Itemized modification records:
- Opening Delimiter -

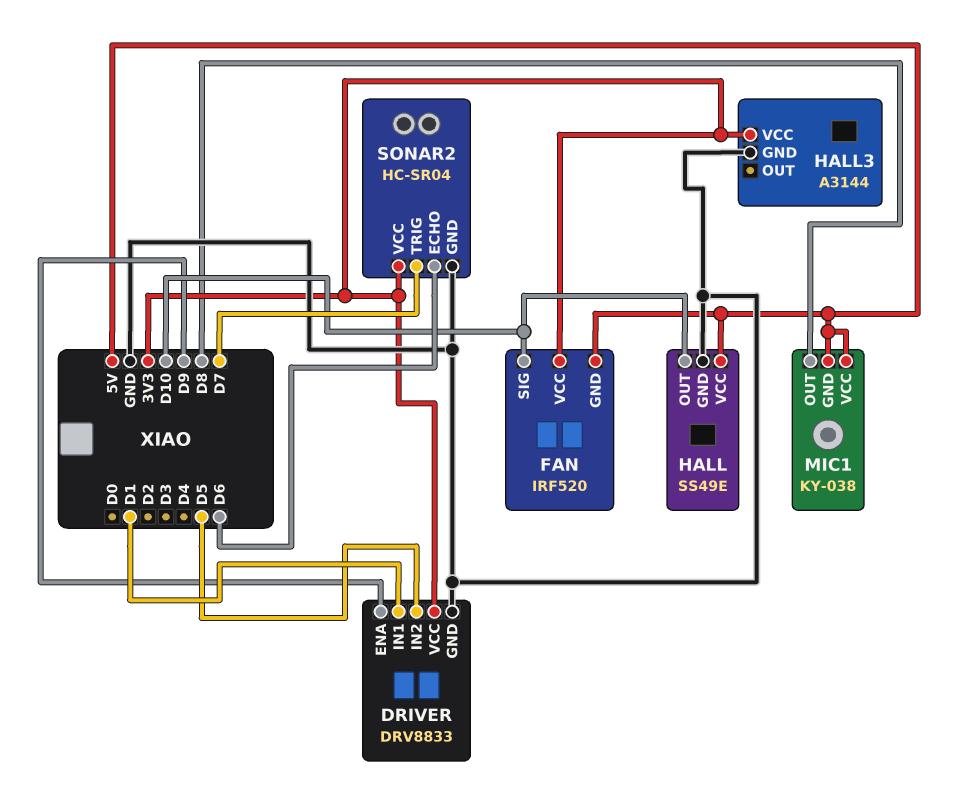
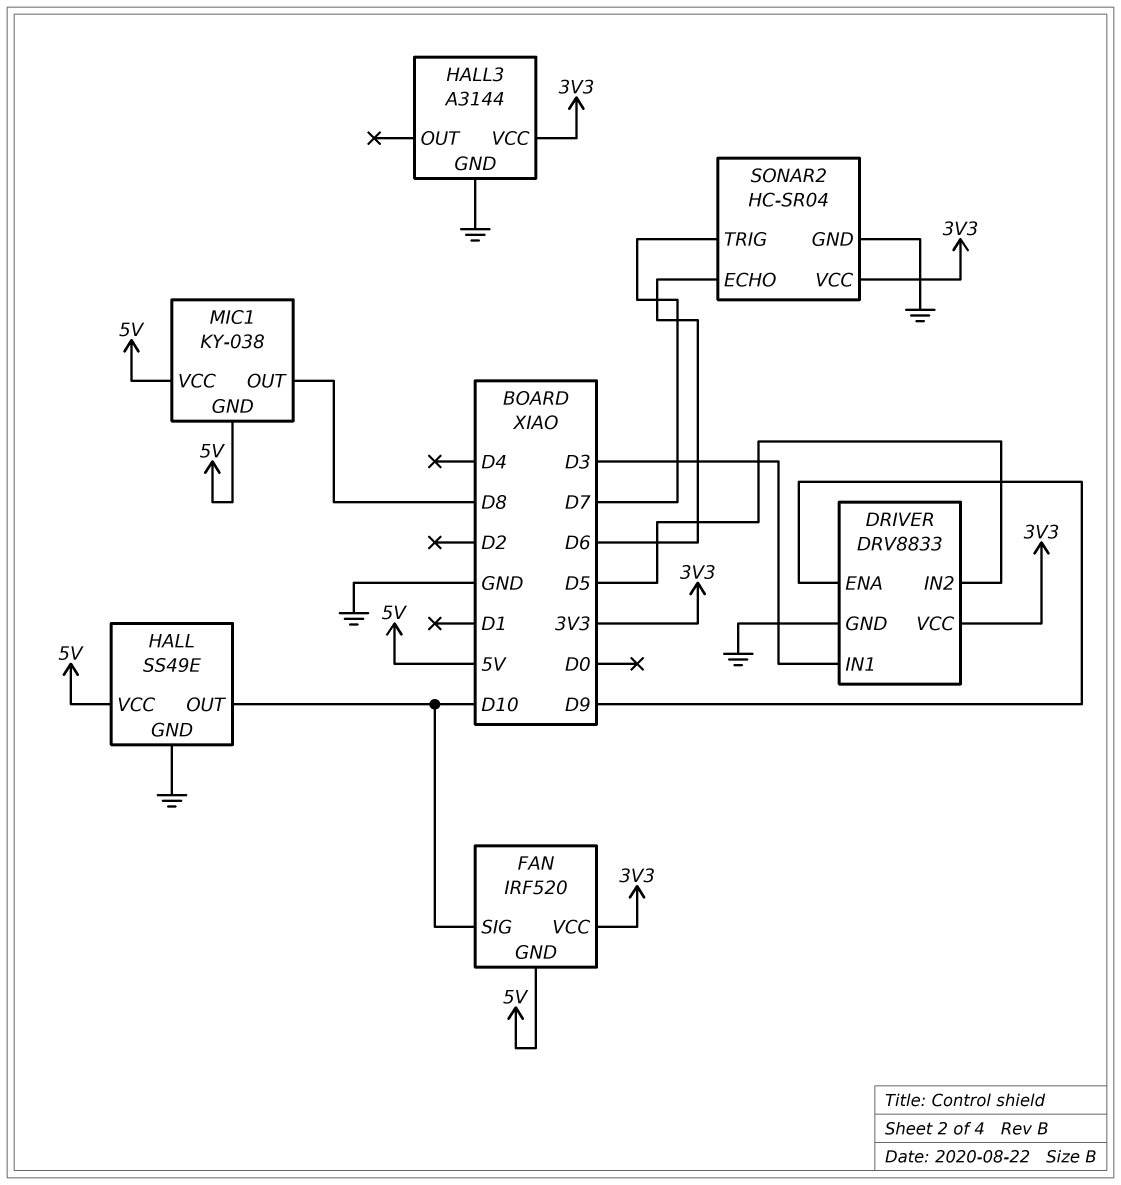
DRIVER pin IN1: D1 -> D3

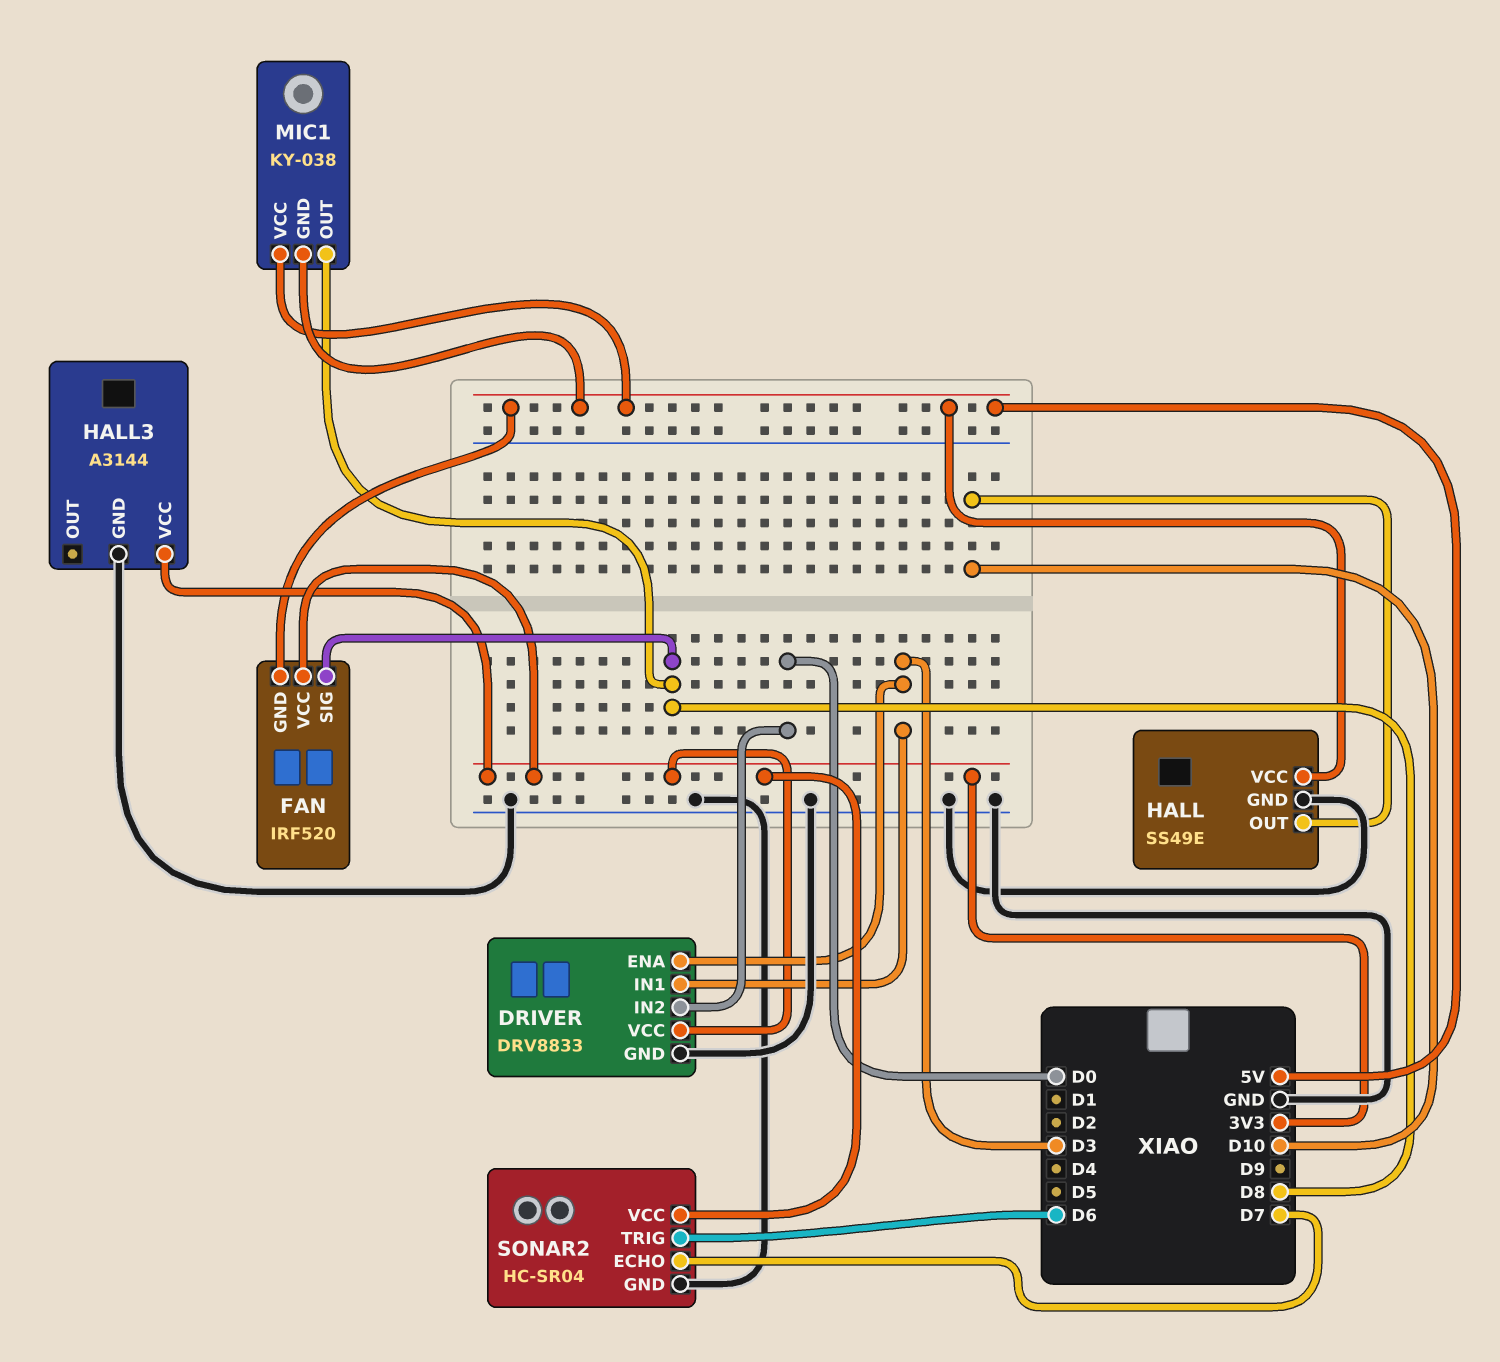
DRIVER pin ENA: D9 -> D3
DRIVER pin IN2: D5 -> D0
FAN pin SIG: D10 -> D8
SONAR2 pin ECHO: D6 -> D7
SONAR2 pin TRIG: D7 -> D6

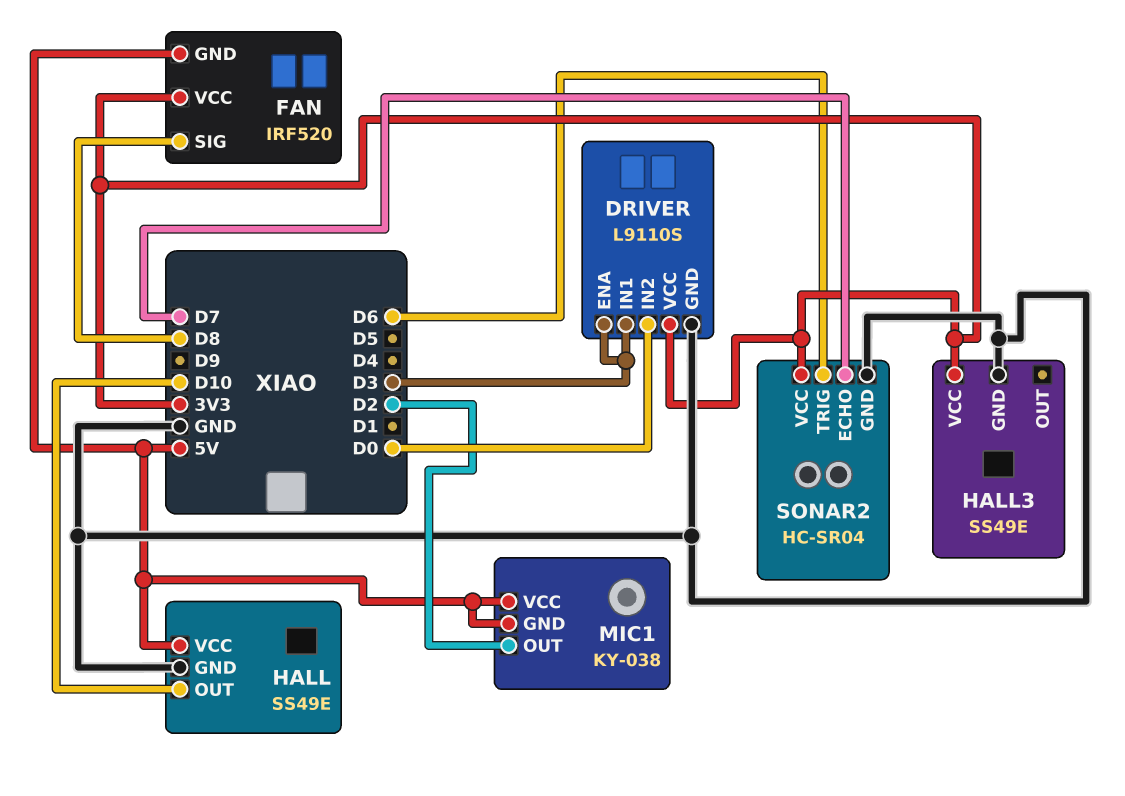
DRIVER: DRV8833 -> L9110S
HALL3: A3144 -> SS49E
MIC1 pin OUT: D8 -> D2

- Closing Delimiter -

* Aim of the task *
Reproduce each line of the records exactly and exclude any images.

* Answer *
DRIVER pin IN1: D1 -> D3

DRIVER pin ENA: D9 -> D3
DRIVER pin IN2: D5 -> D0
FAN pin SIG: D10 -> D8
SONAR2 pin ECHO: D6 -> D7
SONAR2 pin TRIG: D7 -> D6

DRIVER: DRV8833 -> L9110S
HALL3: A3144 -> SS49E
MIC1 pin OUT: D8 -> D2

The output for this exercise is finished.